(Entries supplied):

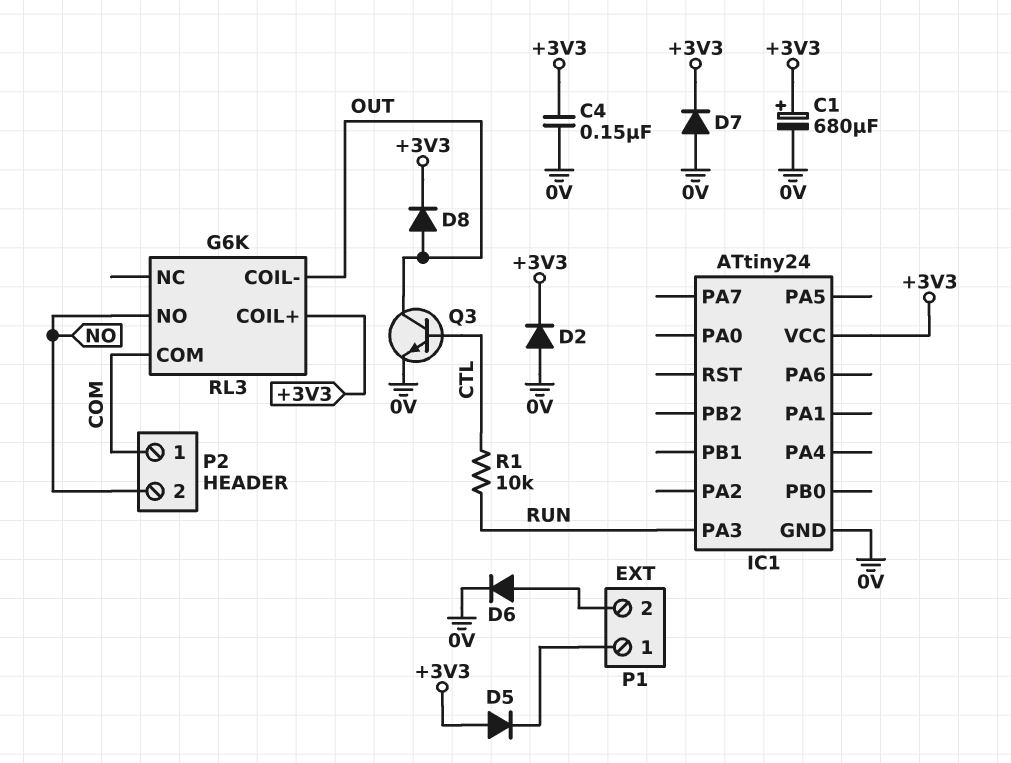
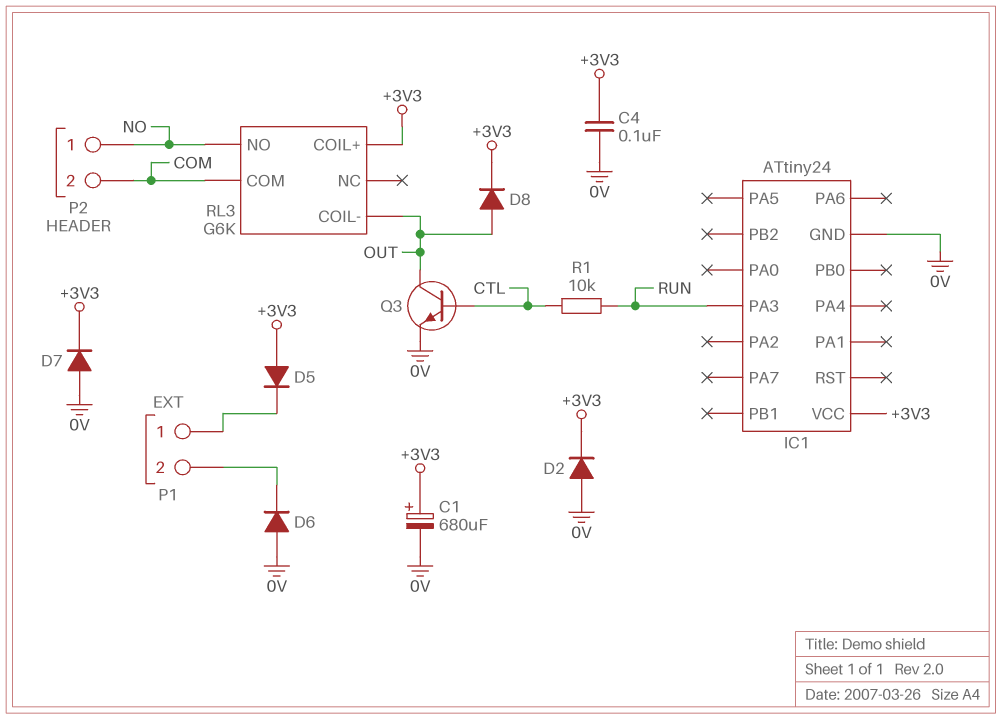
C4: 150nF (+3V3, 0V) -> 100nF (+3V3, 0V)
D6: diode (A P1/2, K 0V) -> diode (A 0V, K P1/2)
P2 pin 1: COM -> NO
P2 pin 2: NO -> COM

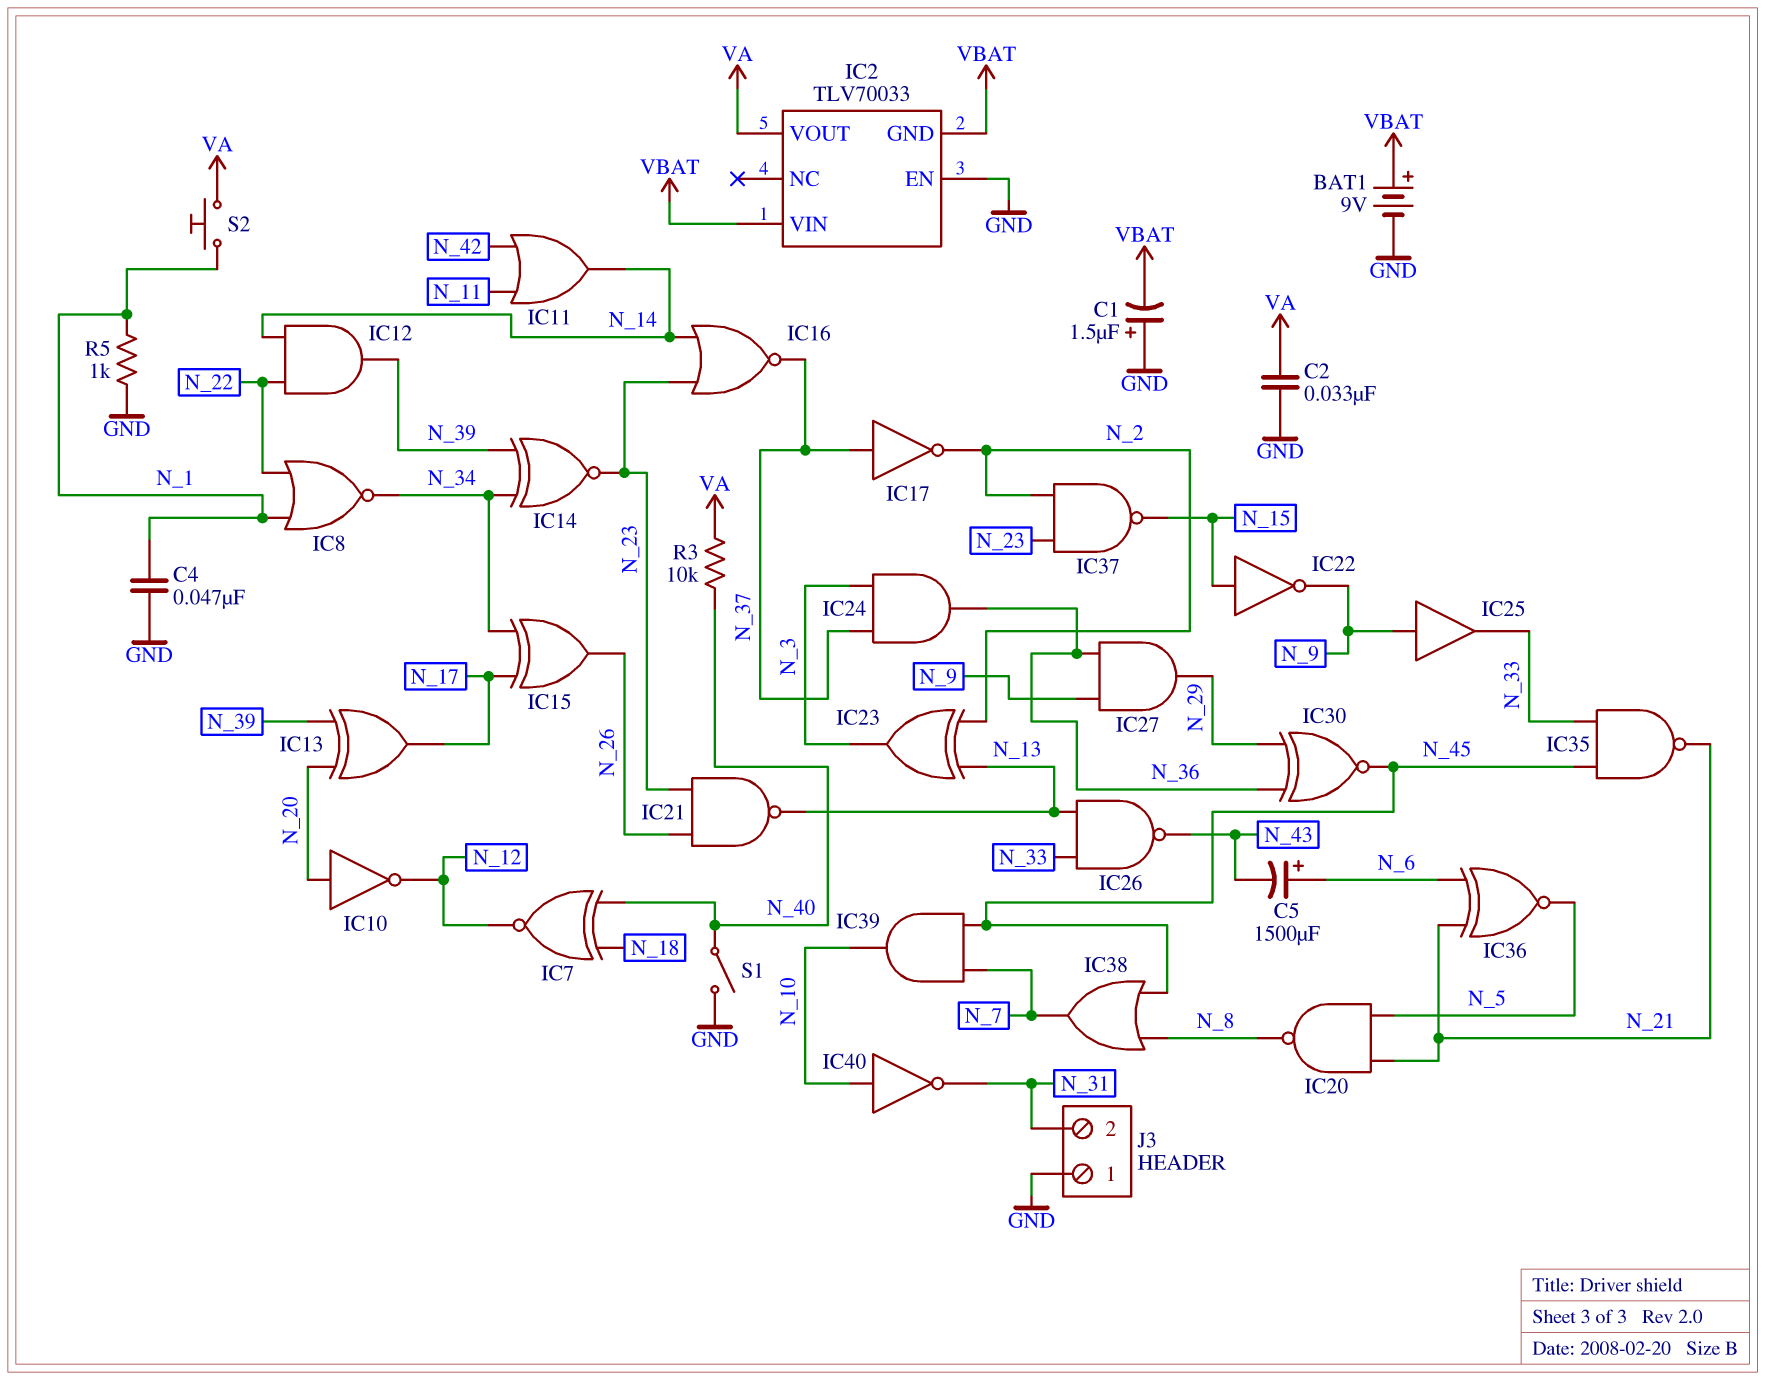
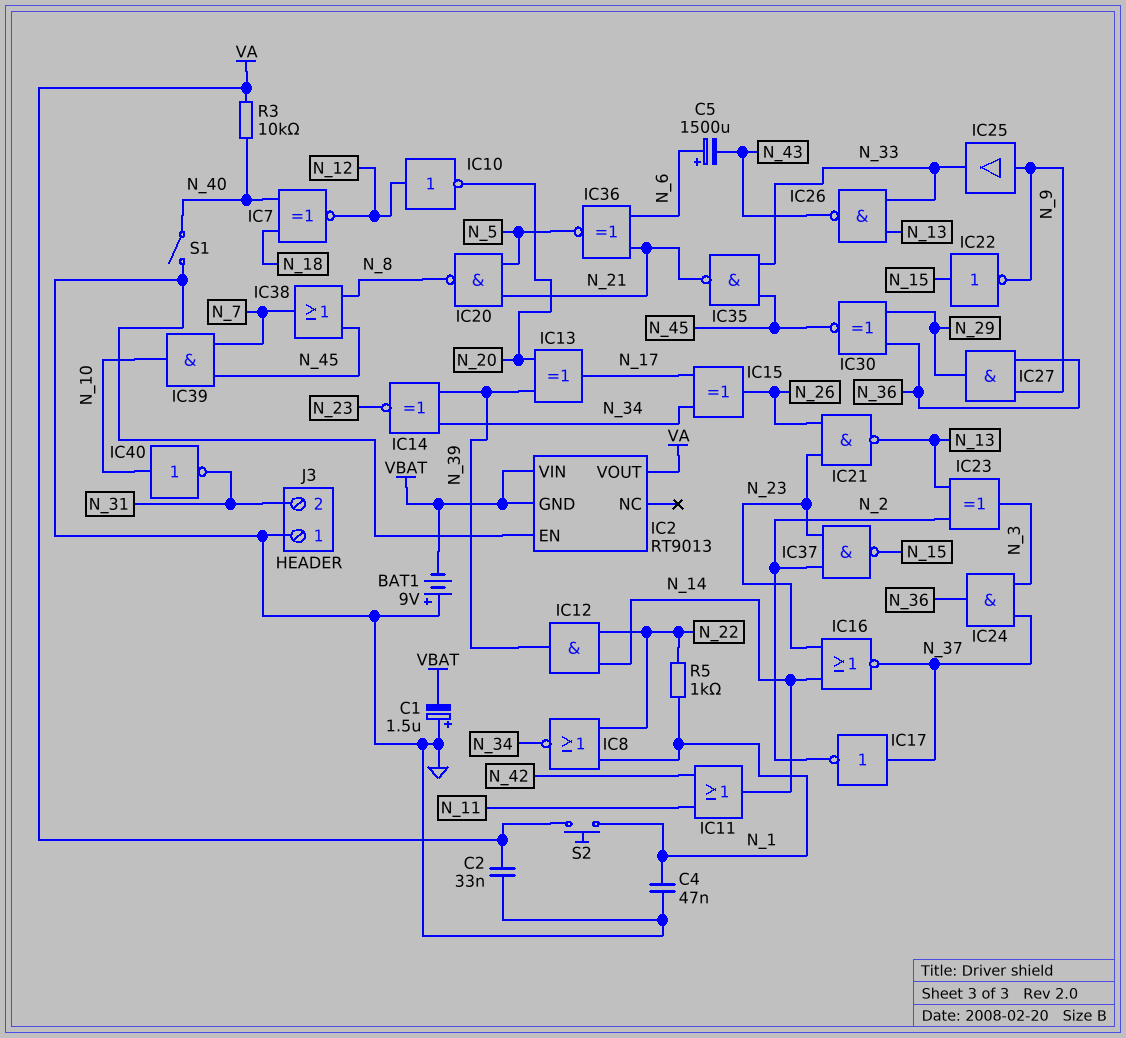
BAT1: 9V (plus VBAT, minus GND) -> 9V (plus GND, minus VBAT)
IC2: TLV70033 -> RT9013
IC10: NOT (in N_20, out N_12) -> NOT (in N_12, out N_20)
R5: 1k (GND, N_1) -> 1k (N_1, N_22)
...
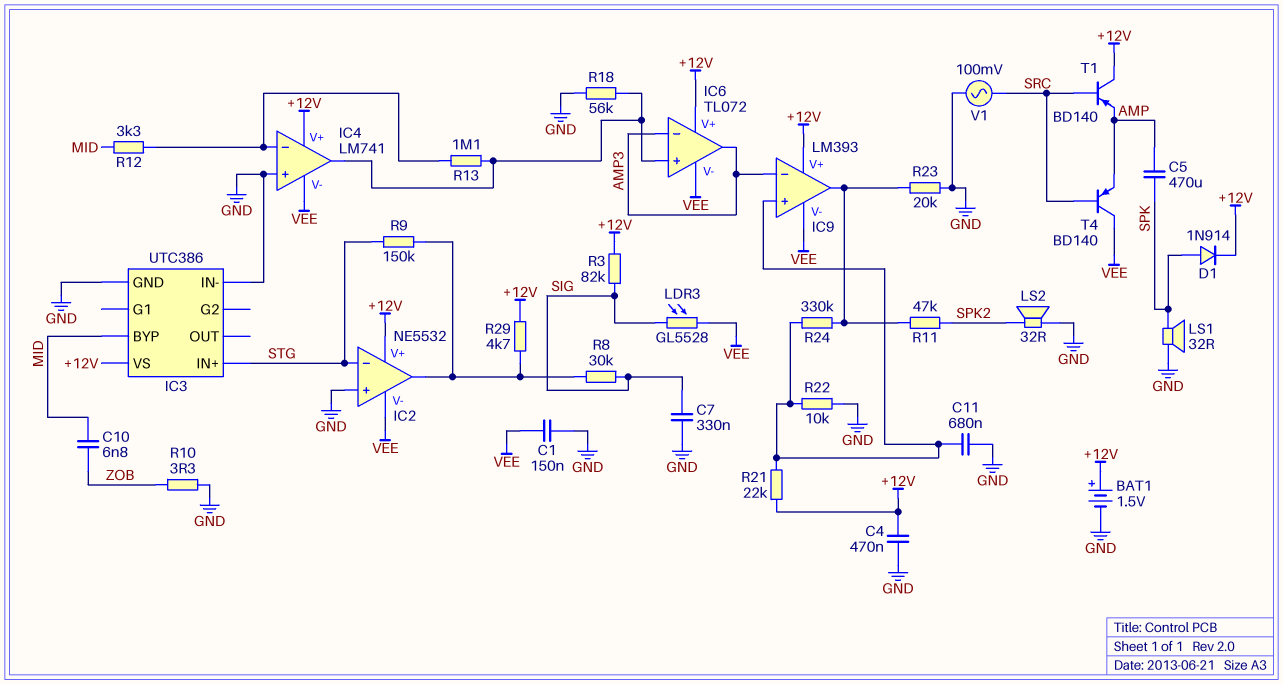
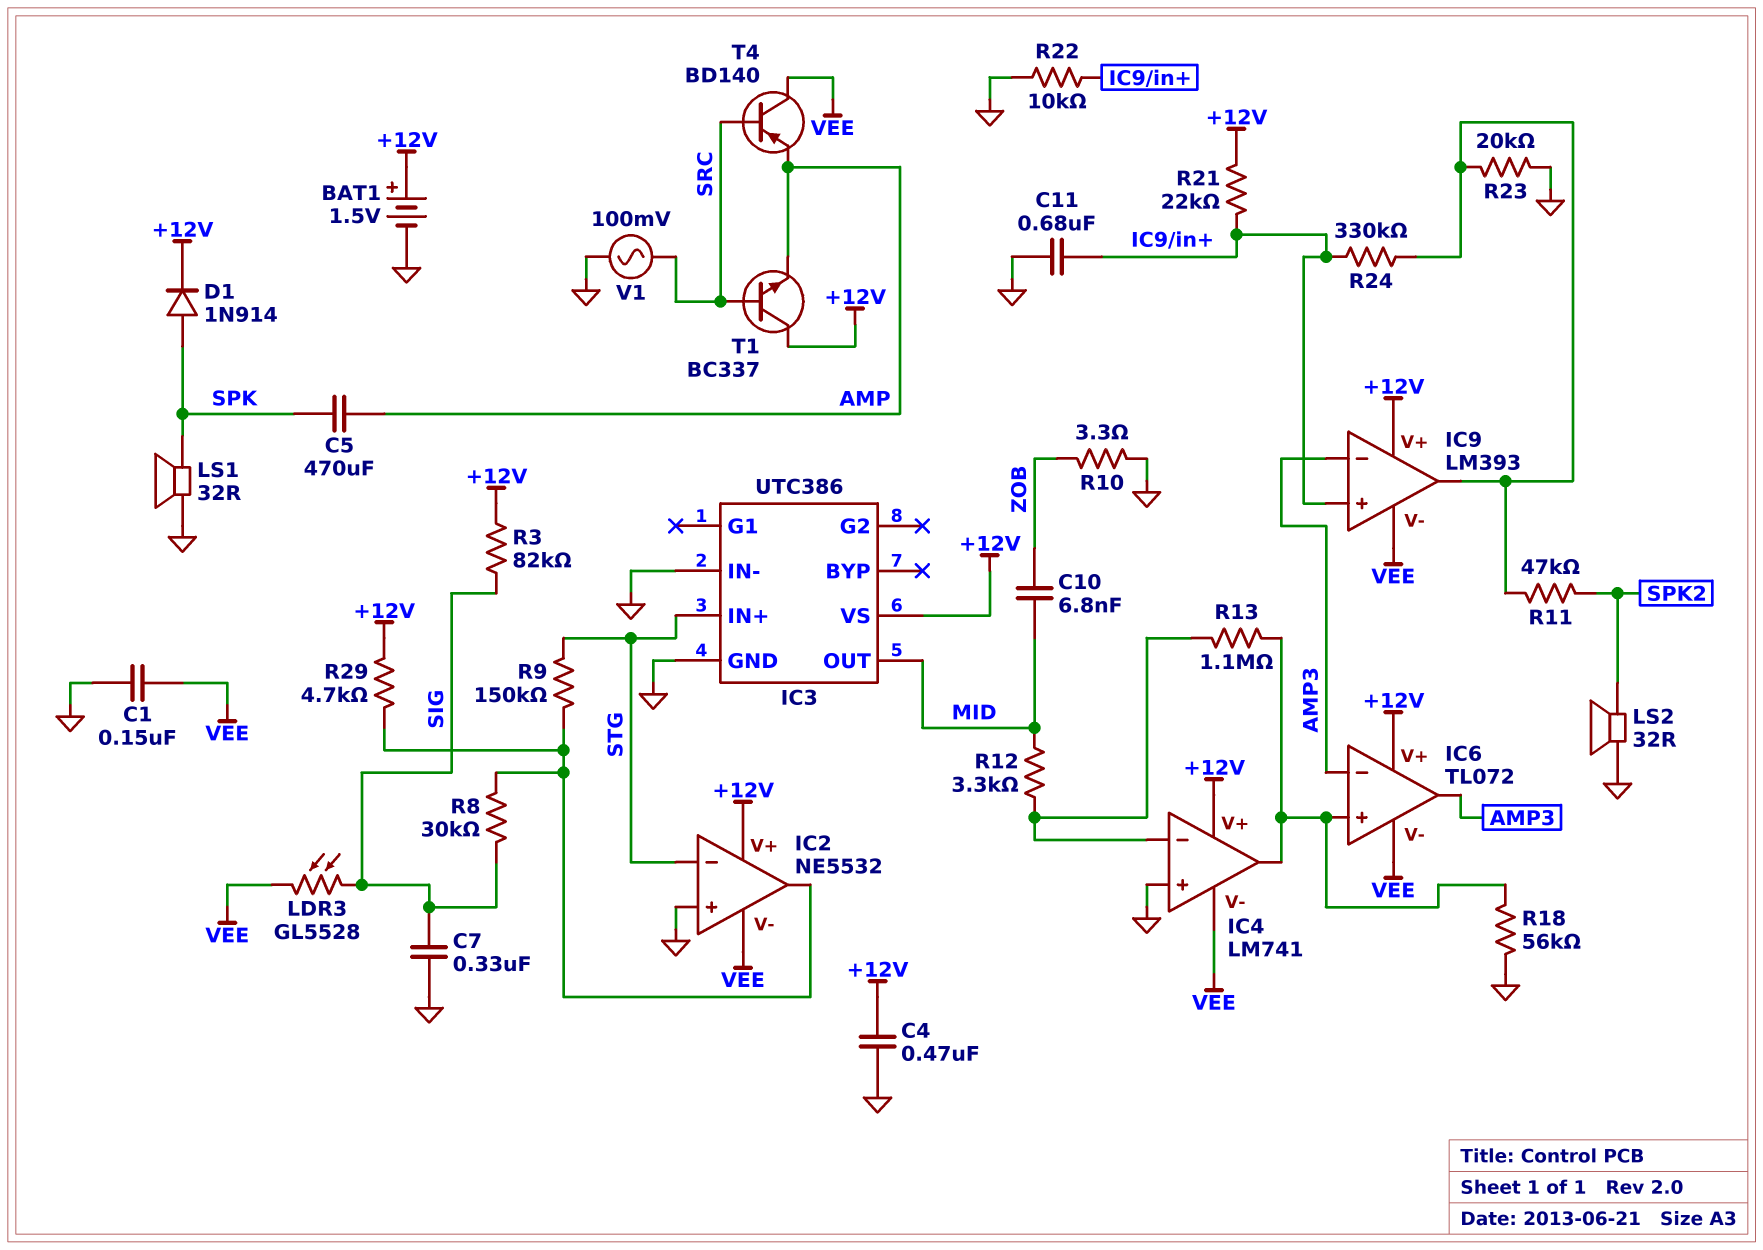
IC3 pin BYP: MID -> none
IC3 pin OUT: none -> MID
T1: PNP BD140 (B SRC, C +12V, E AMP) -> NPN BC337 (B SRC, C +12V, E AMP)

(Description of the task):
Starting at the line that contains "BAT1: 9V (plus" and stopping after the line that contains "R5: 1k (GND, N_1) -> 1k (N_1, N_22)", write out every line exactly as it appears above, and no other line.

(Your response):
BAT1: 9V (plus VBAT, minus GND) -> 9V (plus GND, minus VBAT)
IC2: TLV70033 -> RT9013
IC10: NOT (in N_20, out N_12) -> NOT (in N_12, out N_20)
R5: 1k (GND, N_1) -> 1k (N_1, N_22)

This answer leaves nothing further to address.